WORK INSTRUCTION - After finding the line that contains "guide.txt - Notepad: [35,408,320,518]", give again that line and each one following it, exactly, until the records end.

SUPPLIED RECORDS -
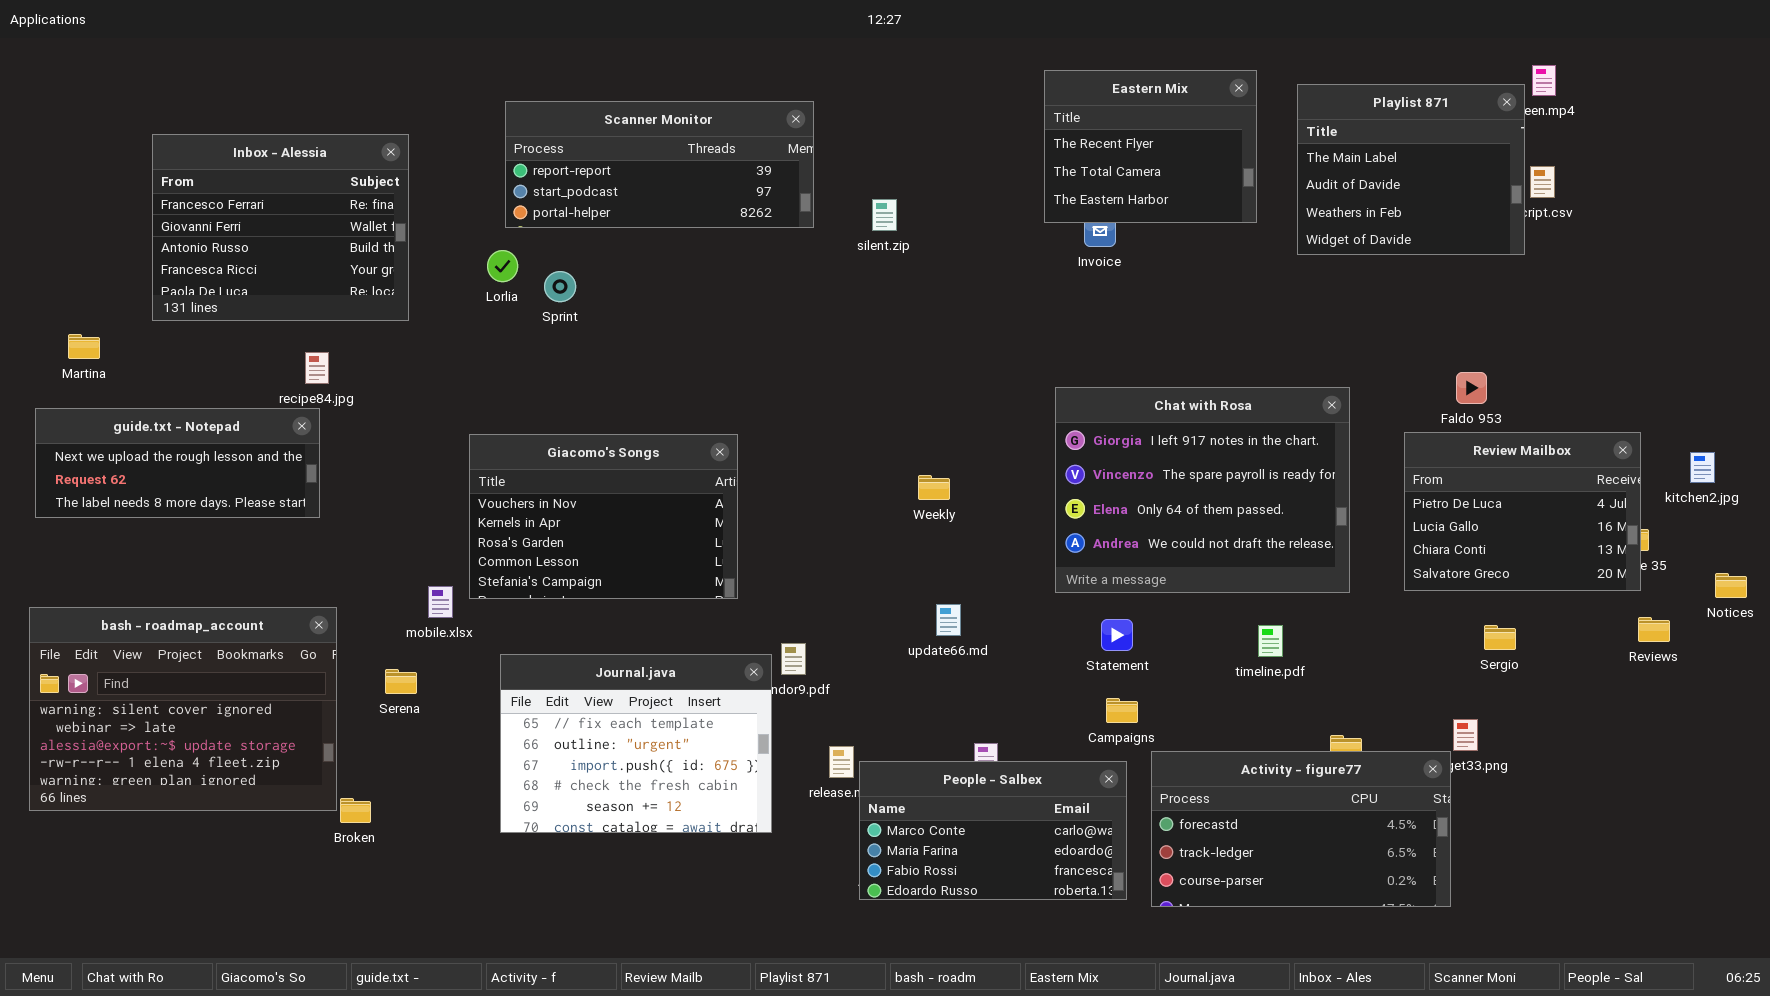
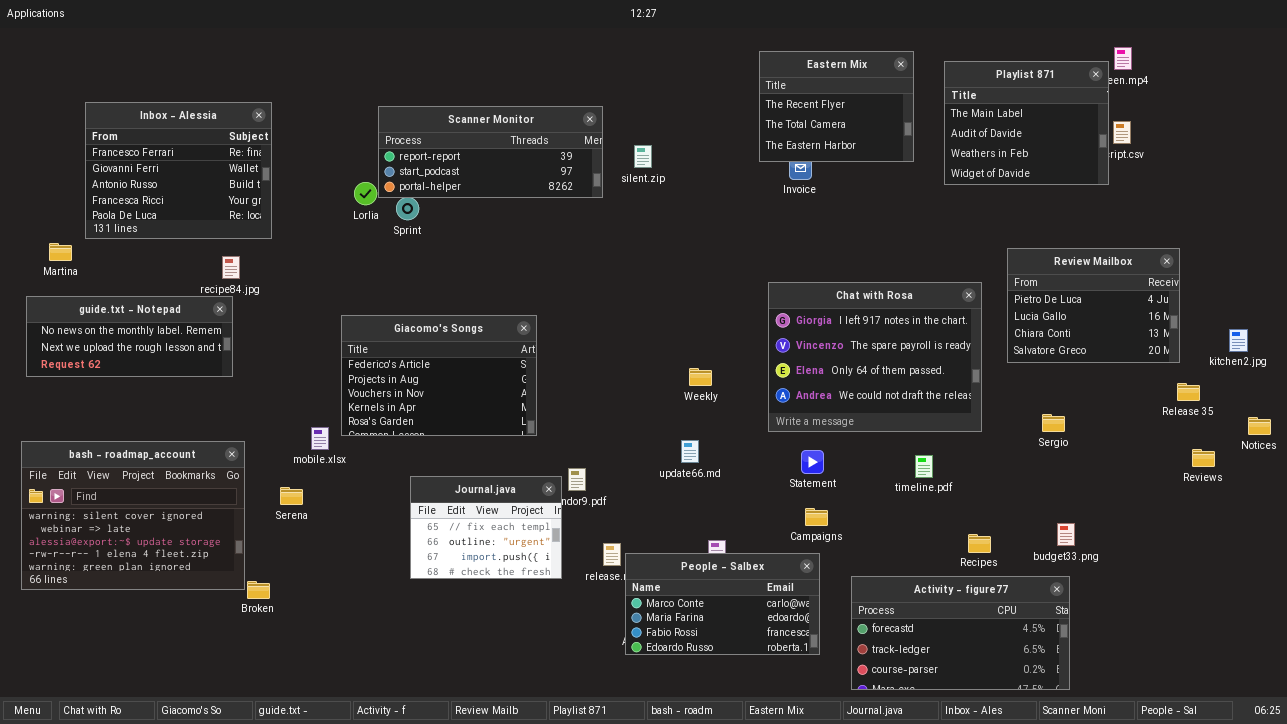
Scanner Monitor: [505,101,814,228] -> [378,106,603,198], moved
Inbox - Alessia: [152,134,409,321] -> [85,102,272,239], moved
guide.txt - Notepad: [35,408,320,518] -> [26,296,233,377], scrolled up 1 row
Review Mailbox: [1404,432,1641,591] -> [1007,248,1180,363], moved
Giacomo's Songs: [469,434,738,599] -> [341,315,537,436], scrolled up 2 rows
Weekly: [918,475,950,500] -> [689,368,712,386], moved
Sergio: [1484,625,1516,650] -> [1042,414,1065,432], moved
Journal.java: [500,654,772,833] -> [410,476,562,579], resized
Activity - figure77: [1151,751,1451,907] -> [851,576,1070,690], moved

TASK OUTPUT -
guide.txt - Notepad: [35,408,320,518] -> [26,296,233,377], scrolled up 1 row
Review Mailbox: [1404,432,1641,591] -> [1007,248,1180,363], moved
Giacomo's Songs: [469,434,738,599] -> [341,315,537,436], scrolled up 2 rows
Weekly: [918,475,950,500] -> [689,368,712,386], moved
Sergio: [1484,625,1516,650] -> [1042,414,1065,432], moved
Journal.java: [500,654,772,833] -> [410,476,562,579], resized
Activity - figure77: [1151,751,1451,907] -> [851,576,1070,690], moved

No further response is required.